(Exercise data):
========
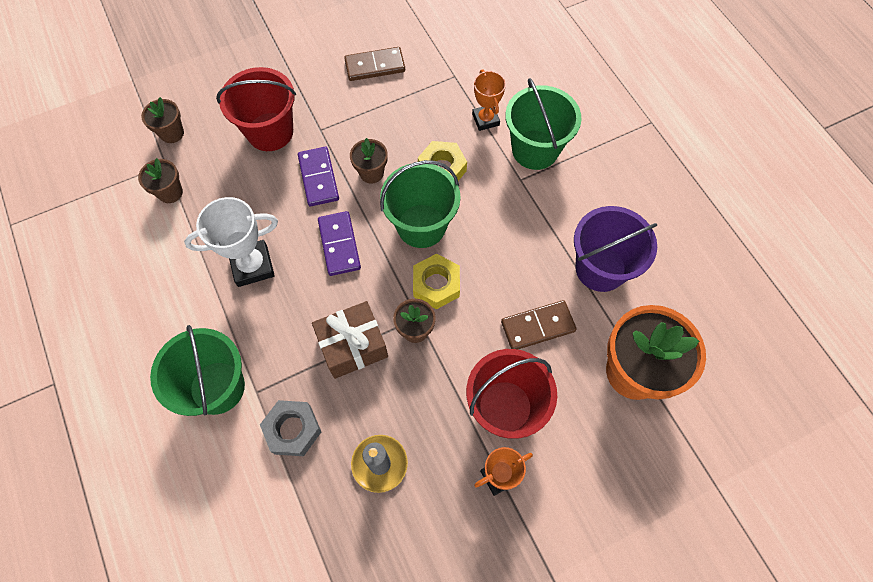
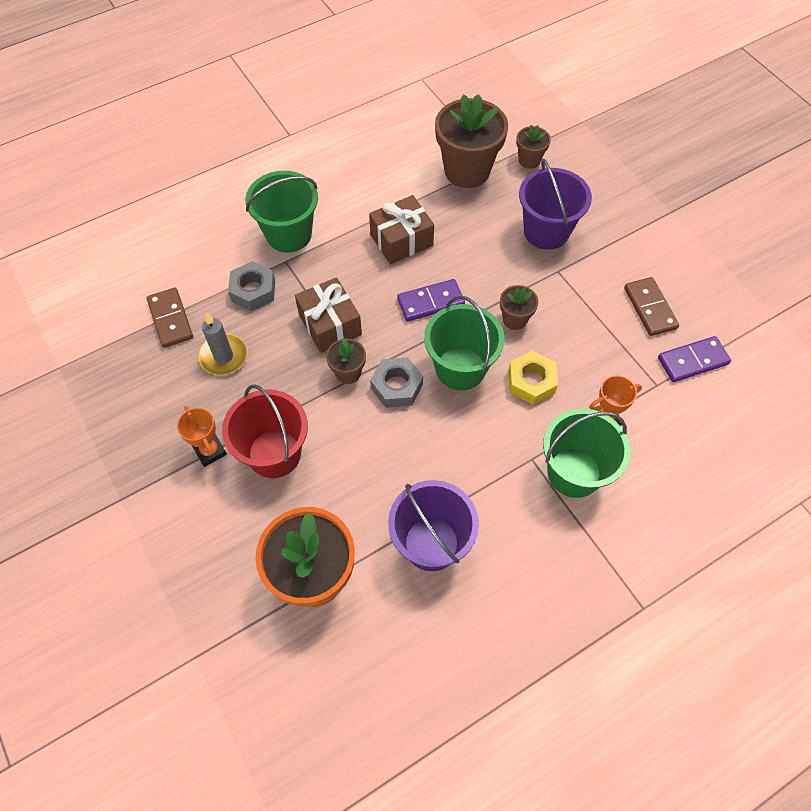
camera: 85 degrees right, 5 degrees down
brown flower pot [138,158,183,203] -> brown flower pot [435,94,508,188], size x2.07
white trophy [184,197,278,287] -> brown gift [369,195,434,264]
red bucket [216,67,296,151] -> purple bucket [519,158,592,250]
purple domino [298,147,339,206] -> purple domino moved to [658,336,731,382]
yellow nut [413,254,460,309] -> grey nut [370,357,423,408]
brown domino [501,300,577,350] -> brown domino moved to [147,287,193,348]

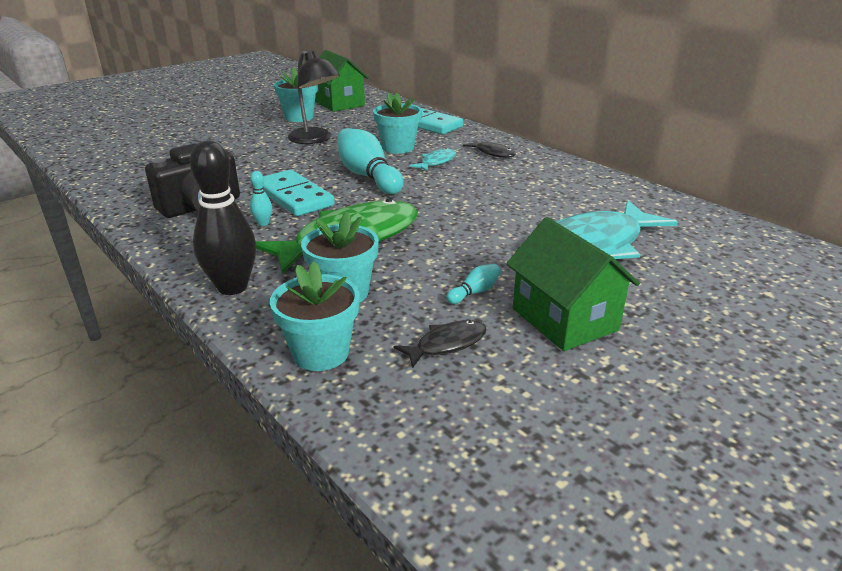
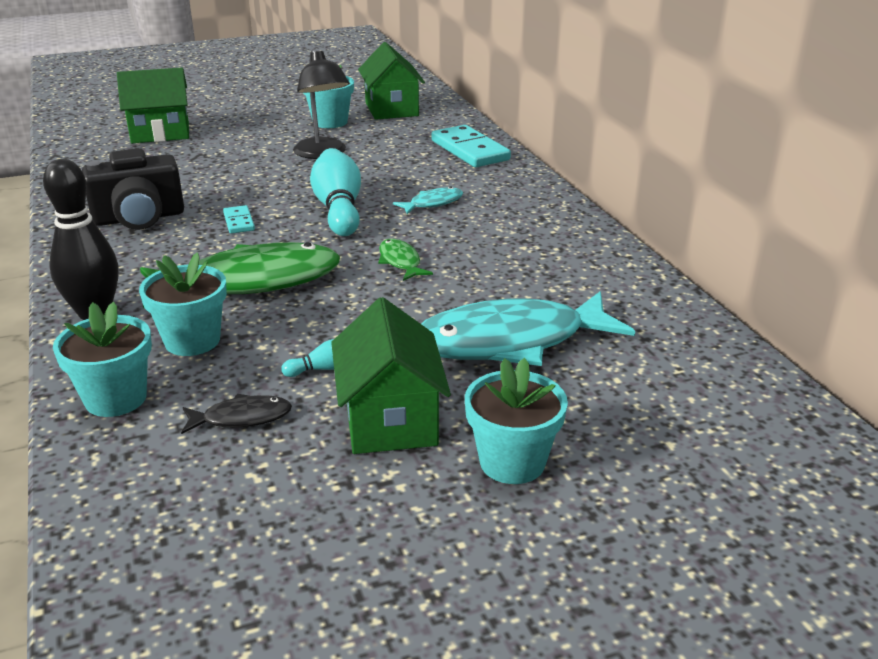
camera: 20 degrees right, 0 degrees up
turquoise bowling pin [250,171,272,226] -> none
turquoise domino [263,170,335,216] -> turquoise domino [223,205,255,234], size x0.50
turquoise flower pot [373,92,422,154] -> turquoise flower pot moved to [465,358,568,484]
black fish [463,140,516,158] -> none
none -> green house [117,68,189,143]
none -> green fish [378,239,433,281]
========
(Exercise): Retype the entries above exactly. Stop after the line containing "red bucket [216,67,296,151]", and omit the pictures.

(Result):
camera: 85 degrees right, 5 degrees down
brown flower pot [138,158,183,203] -> brown flower pot [435,94,508,188], size x2.07
white trophy [184,197,278,287] -> brown gift [369,195,434,264]
red bucket [216,67,296,151] -> purple bucket [519,158,592,250]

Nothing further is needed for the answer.